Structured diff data

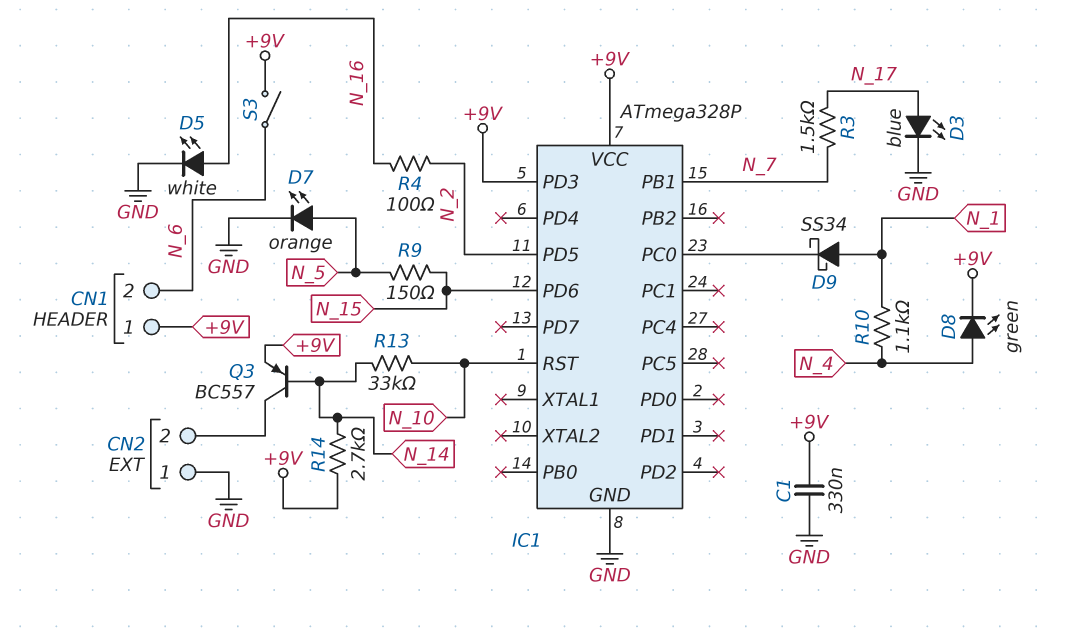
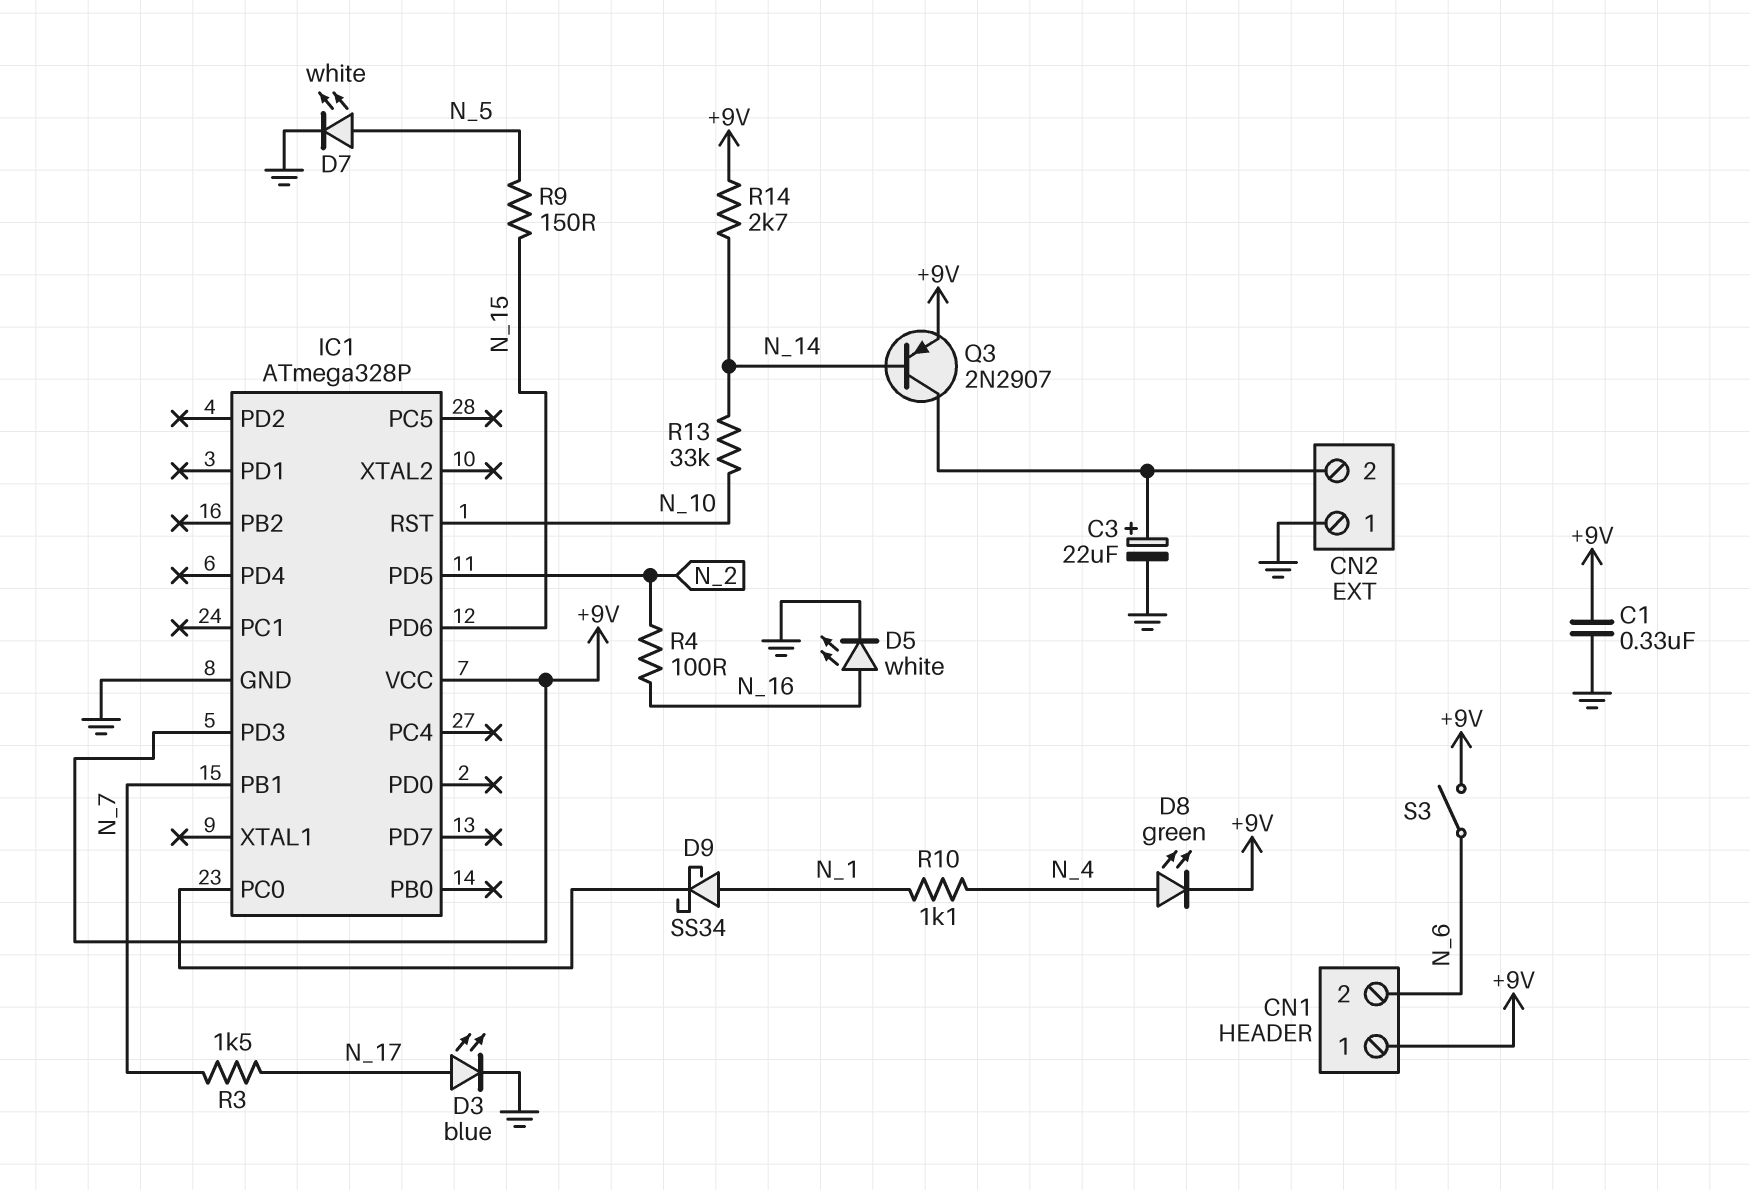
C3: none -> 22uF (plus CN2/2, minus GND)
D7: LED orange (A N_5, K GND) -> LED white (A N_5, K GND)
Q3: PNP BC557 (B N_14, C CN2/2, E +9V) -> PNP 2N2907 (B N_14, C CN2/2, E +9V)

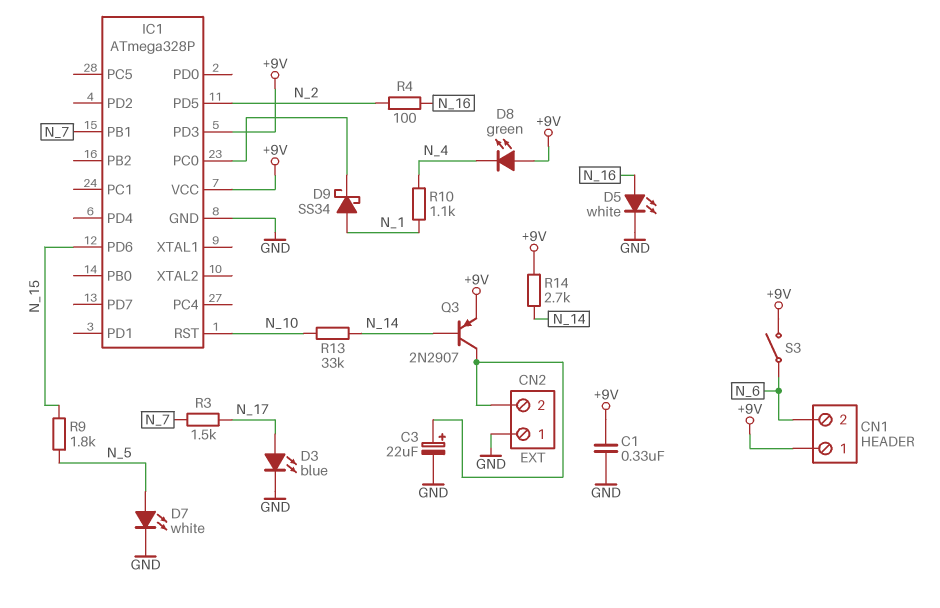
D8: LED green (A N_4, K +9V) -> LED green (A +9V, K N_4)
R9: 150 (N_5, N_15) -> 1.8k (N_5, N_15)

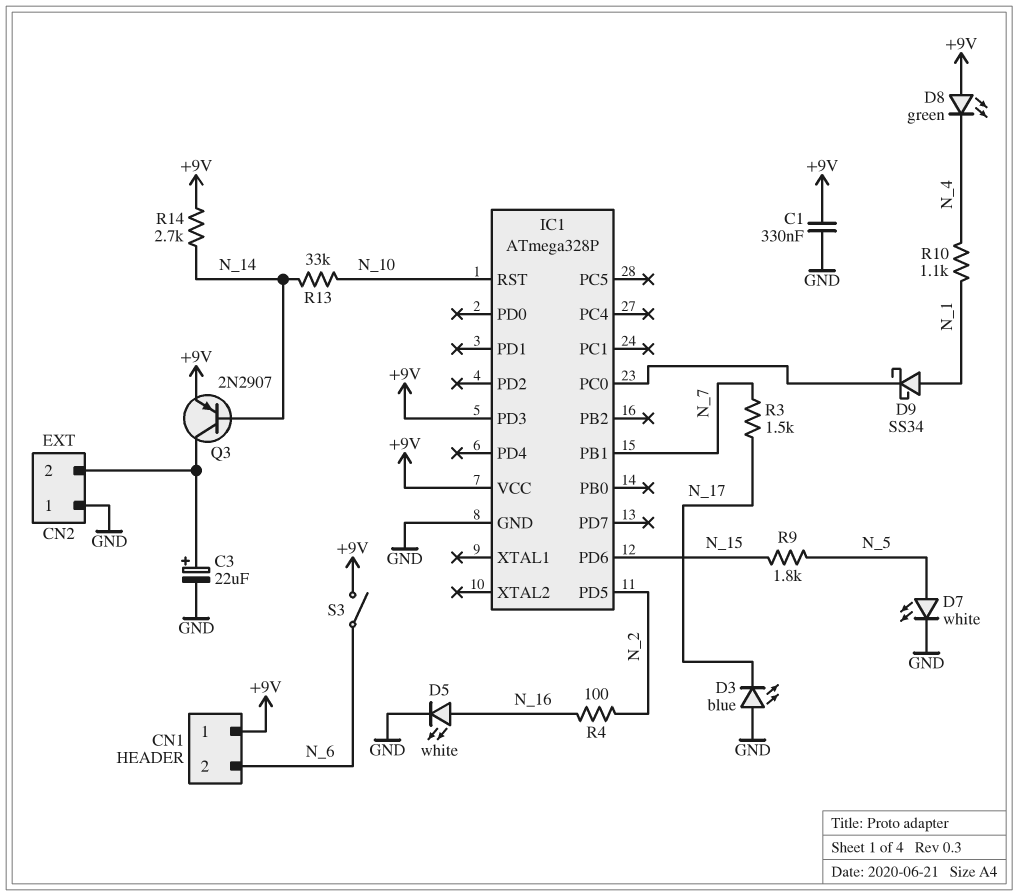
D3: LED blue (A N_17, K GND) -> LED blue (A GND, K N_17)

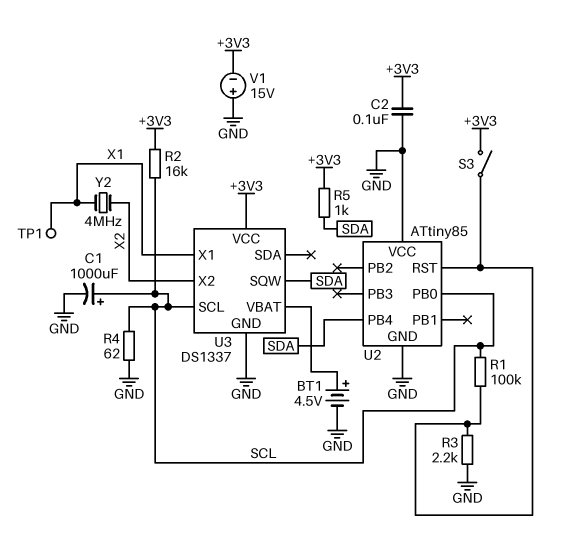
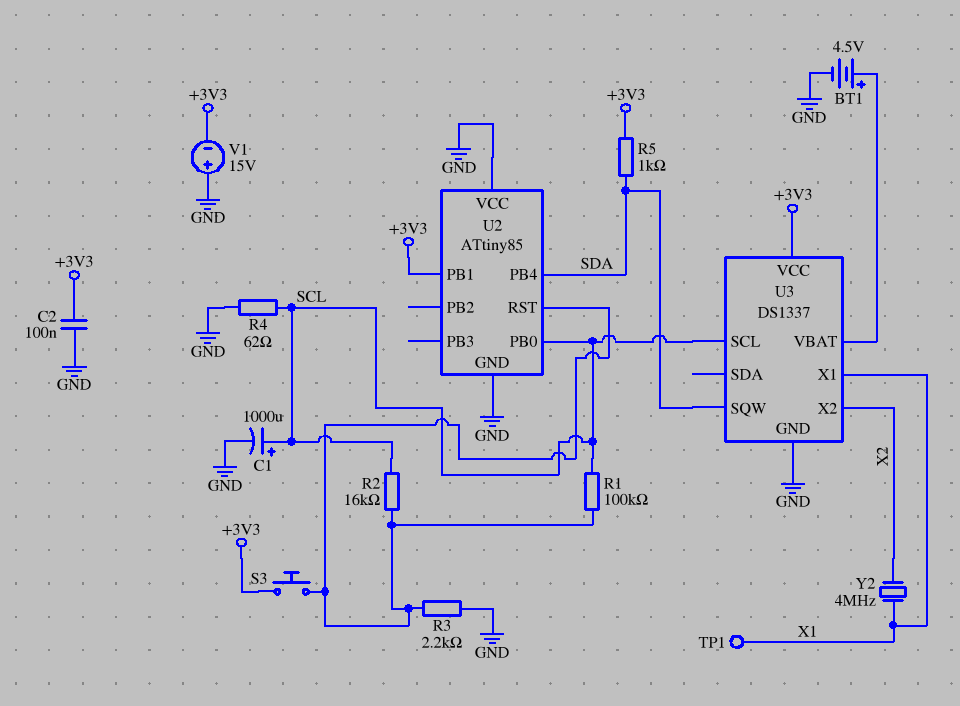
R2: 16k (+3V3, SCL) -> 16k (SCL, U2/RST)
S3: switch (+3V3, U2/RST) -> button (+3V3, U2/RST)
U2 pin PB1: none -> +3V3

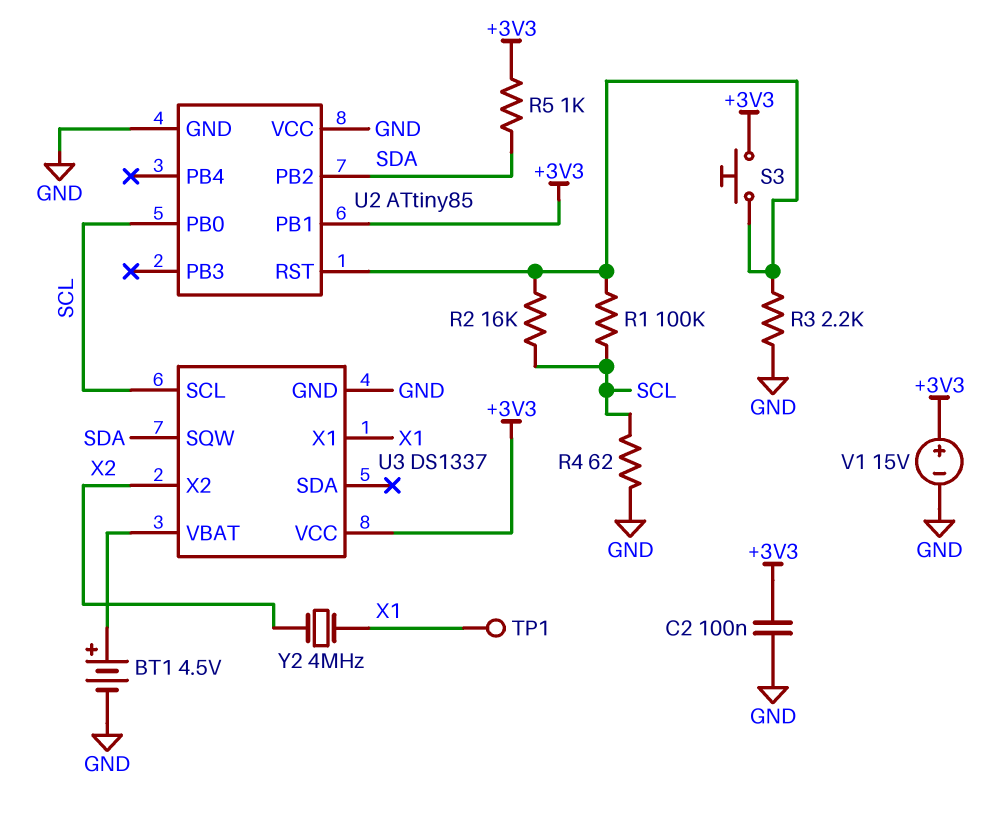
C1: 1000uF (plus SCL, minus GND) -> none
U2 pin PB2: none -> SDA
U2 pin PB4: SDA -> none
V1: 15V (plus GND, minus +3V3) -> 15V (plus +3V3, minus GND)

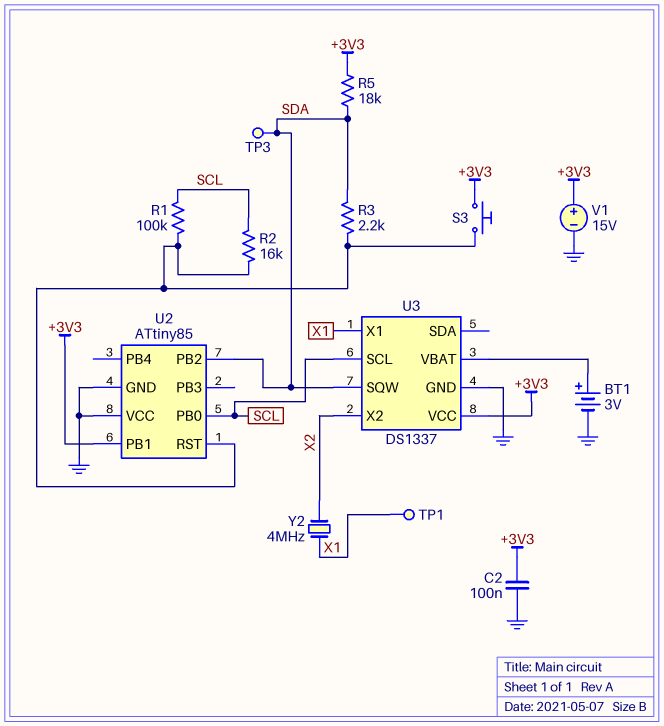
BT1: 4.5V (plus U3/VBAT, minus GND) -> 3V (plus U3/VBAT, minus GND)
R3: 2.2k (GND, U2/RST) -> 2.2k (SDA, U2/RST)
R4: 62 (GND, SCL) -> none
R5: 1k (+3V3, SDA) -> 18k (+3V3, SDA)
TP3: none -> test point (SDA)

[Exercise goal]
Extract only the lines from the line containing "R9: 150 (N_5, N_15) -> 1.8k (N_5, N_15)" through the final line of the records; keep both ends and drop every picture.

[Exercise response]
R9: 150 (N_5, N_15) -> 1.8k (N_5, N_15)

D3: LED blue (A N_17, K GND) -> LED blue (A GND, K N_17)

R2: 16k (+3V3, SCL) -> 16k (SCL, U2/RST)
S3: switch (+3V3, U2/RST) -> button (+3V3, U2/RST)
U2 pin PB1: none -> +3V3

C1: 1000uF (plus SCL, minus GND) -> none
U2 pin PB2: none -> SDA
U2 pin PB4: SDA -> none
V1: 15V (plus GND, minus +3V3) -> 15V (plus +3V3, minus GND)

BT1: 4.5V (plus U3/VBAT, minus GND) -> 3V (plus U3/VBAT, minus GND)
R3: 2.2k (GND, U2/RST) -> 2.2k (SDA, U2/RST)
R4: 62 (GND, SCL) -> none
R5: 1k (+3V3, SDA) -> 18k (+3V3, SDA)
TP3: none -> test point (SDA)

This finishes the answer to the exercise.